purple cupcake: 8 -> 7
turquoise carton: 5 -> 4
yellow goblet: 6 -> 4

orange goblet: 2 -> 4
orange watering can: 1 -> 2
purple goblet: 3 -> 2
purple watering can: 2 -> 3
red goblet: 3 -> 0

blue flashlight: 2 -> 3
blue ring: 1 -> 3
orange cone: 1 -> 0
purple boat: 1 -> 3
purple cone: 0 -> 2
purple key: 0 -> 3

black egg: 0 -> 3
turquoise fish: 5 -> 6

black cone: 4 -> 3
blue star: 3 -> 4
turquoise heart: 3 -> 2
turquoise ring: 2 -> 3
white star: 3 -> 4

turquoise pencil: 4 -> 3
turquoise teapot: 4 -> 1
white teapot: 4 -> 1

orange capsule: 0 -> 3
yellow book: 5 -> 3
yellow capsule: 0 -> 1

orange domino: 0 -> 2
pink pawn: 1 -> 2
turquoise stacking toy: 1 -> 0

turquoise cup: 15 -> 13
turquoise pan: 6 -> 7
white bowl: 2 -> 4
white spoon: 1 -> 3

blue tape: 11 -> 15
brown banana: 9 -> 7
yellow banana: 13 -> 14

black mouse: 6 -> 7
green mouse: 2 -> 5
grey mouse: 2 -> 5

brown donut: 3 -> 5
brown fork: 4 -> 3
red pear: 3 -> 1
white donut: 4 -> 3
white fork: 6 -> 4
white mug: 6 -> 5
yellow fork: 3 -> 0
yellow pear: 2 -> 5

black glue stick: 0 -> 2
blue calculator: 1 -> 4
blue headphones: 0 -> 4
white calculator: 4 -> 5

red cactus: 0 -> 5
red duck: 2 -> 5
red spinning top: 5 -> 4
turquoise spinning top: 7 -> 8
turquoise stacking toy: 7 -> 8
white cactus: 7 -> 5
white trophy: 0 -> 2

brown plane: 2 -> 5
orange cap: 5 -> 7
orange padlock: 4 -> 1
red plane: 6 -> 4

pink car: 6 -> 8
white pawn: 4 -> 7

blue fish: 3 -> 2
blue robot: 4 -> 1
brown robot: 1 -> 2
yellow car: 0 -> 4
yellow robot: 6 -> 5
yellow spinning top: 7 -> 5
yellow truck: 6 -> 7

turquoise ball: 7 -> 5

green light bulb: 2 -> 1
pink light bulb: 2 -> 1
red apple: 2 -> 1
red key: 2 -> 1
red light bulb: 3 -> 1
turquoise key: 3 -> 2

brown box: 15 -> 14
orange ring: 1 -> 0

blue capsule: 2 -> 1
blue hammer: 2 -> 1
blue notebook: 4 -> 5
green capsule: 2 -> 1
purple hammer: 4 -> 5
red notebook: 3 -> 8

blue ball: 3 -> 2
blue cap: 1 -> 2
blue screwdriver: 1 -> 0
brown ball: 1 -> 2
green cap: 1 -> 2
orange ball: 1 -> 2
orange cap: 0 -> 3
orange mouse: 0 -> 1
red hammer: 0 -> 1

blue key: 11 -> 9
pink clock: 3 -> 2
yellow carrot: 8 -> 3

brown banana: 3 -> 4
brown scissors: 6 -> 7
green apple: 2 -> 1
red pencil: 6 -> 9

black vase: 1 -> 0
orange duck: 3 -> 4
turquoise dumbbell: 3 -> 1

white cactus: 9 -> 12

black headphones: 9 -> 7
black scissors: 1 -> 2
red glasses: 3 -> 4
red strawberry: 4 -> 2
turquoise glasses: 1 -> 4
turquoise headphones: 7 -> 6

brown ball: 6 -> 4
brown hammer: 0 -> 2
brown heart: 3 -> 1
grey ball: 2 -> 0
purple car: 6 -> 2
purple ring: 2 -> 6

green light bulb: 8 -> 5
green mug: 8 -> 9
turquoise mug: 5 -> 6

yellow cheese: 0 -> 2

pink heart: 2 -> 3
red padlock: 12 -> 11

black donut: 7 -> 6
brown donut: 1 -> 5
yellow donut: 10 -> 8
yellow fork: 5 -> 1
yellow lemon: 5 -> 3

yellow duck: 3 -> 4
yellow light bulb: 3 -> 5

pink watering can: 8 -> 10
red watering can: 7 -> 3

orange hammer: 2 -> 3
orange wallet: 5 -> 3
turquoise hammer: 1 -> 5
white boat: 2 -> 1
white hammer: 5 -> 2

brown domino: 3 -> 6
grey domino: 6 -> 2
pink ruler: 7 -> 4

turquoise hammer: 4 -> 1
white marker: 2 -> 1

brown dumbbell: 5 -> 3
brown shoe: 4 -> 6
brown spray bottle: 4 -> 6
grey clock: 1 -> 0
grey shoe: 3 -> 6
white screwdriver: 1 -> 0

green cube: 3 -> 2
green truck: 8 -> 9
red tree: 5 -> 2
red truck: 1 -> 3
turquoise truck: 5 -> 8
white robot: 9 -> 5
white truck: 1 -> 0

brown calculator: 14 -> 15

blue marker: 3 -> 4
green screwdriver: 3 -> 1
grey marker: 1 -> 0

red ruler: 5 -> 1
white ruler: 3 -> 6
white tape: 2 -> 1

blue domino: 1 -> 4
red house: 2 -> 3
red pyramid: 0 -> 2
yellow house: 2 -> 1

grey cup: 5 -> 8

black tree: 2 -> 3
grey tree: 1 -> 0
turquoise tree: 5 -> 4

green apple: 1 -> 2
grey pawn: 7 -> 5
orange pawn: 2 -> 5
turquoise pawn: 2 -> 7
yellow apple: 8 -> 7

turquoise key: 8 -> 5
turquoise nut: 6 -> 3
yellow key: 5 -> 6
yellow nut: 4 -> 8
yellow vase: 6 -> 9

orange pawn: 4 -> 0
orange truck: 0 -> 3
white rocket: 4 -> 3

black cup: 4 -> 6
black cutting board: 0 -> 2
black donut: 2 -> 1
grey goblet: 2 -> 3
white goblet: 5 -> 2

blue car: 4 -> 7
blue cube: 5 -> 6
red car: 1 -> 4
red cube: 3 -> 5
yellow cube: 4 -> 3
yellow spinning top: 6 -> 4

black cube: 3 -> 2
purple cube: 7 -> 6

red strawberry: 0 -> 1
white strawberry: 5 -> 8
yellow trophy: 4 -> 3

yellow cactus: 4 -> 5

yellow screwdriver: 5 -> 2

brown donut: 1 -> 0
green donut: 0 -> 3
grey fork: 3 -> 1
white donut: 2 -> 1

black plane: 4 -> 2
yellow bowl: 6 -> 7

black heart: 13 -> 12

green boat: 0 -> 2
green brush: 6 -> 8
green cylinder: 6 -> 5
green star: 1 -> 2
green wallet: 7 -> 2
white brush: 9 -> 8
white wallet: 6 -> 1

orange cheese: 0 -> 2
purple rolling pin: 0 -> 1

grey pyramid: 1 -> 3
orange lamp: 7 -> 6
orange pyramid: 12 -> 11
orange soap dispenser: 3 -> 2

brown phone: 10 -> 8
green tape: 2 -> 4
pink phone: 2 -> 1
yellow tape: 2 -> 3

- Work required:
Where in the records does the word "mouse" appear? Copy each line that holds it.

- Solved problem:
black mouse: 6 -> 7
green mouse: 2 -> 5
grey mouse: 2 -> 5
orange mouse: 0 -> 1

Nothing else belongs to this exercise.